Records:
★ ★ ★ ★ ★ ★ ★

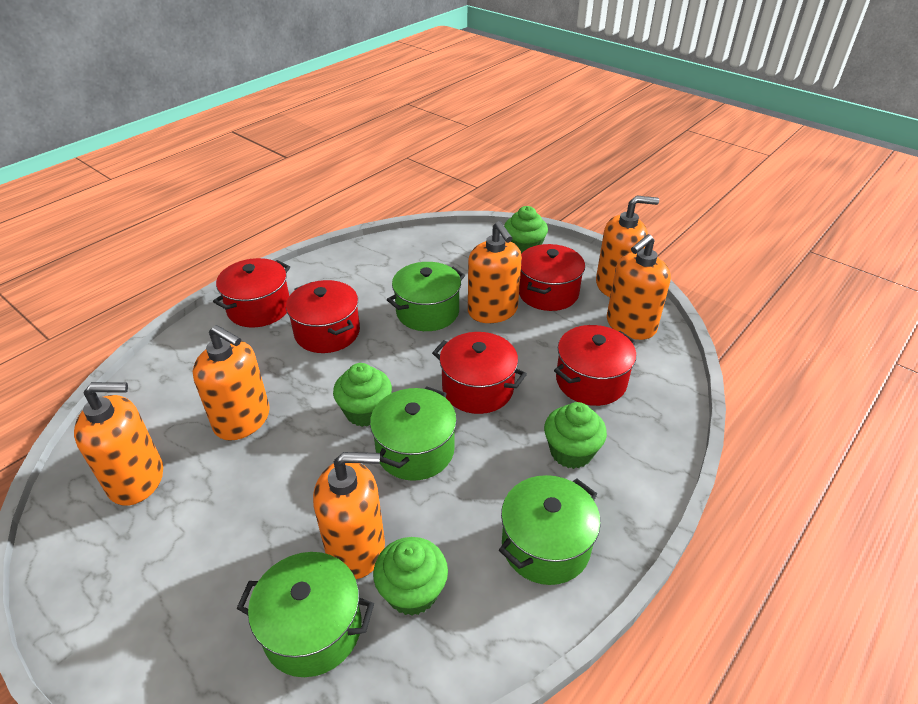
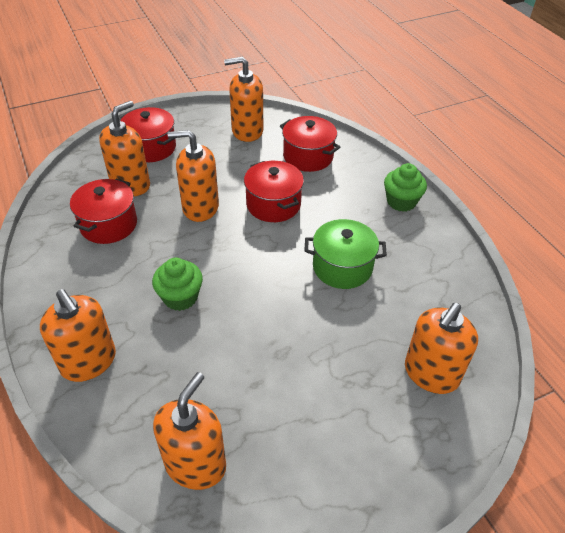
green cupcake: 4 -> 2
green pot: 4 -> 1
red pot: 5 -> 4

★ ★ ★ ★ ★ ★ ★

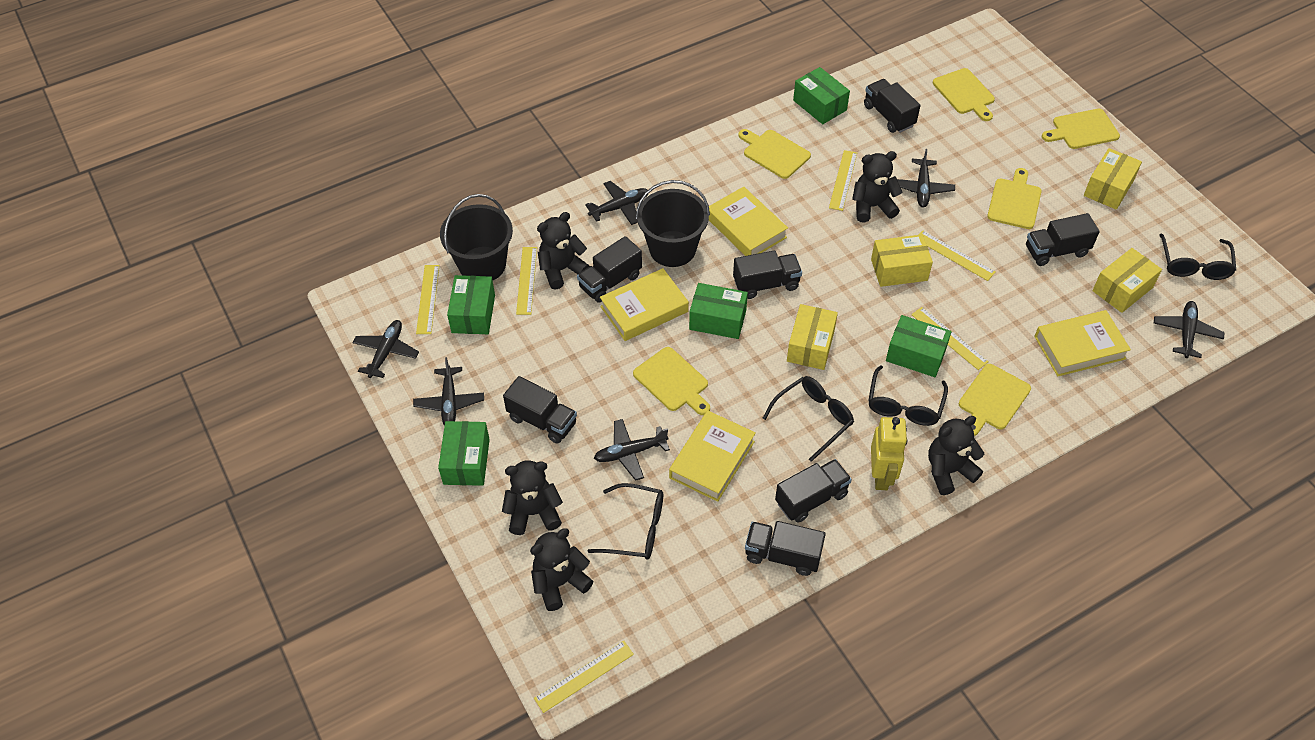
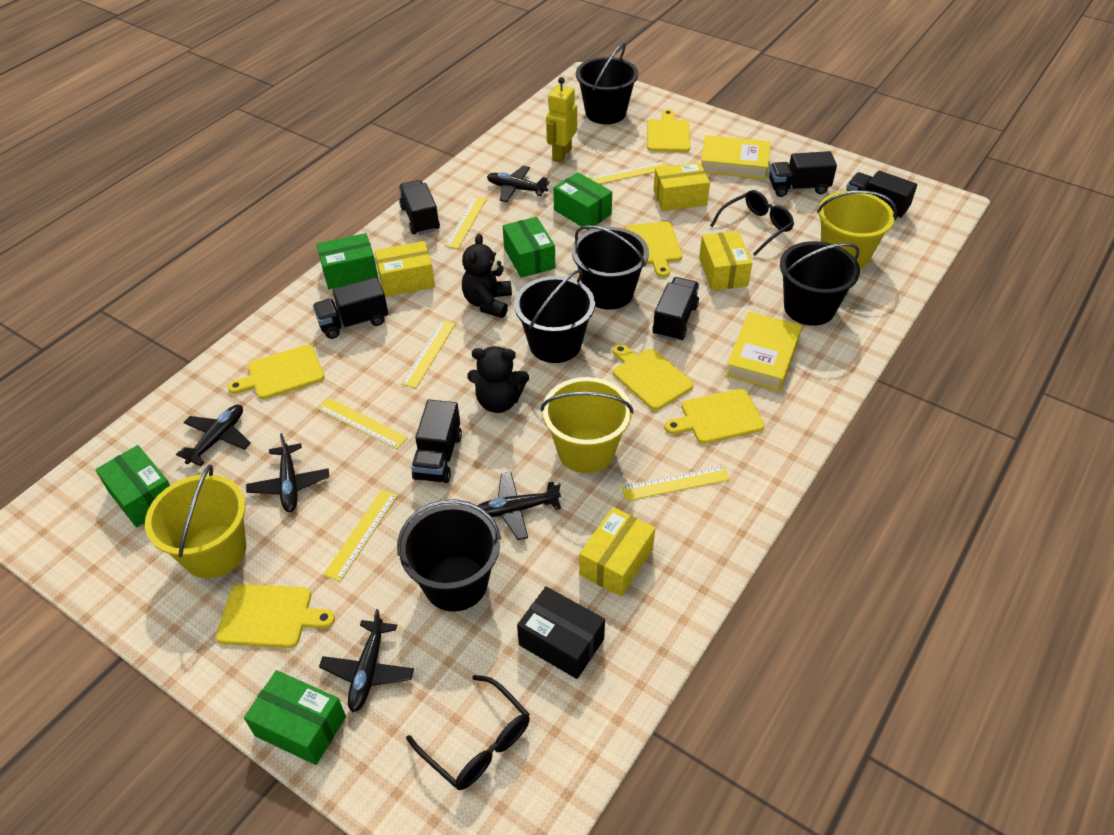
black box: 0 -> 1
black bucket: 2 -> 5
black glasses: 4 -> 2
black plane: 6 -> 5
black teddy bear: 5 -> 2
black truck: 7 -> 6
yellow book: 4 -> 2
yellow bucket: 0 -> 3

★ ★ ★ ★ ★ ★ ★

Aim of the exercise:
Where in the records does the string "black" appear? Copy every line that has it.

Expected answer:
black box: 0 -> 1
black bucket: 2 -> 5
black glasses: 4 -> 2
black plane: 6 -> 5
black teddy bear: 5 -> 2
black truck: 7 -> 6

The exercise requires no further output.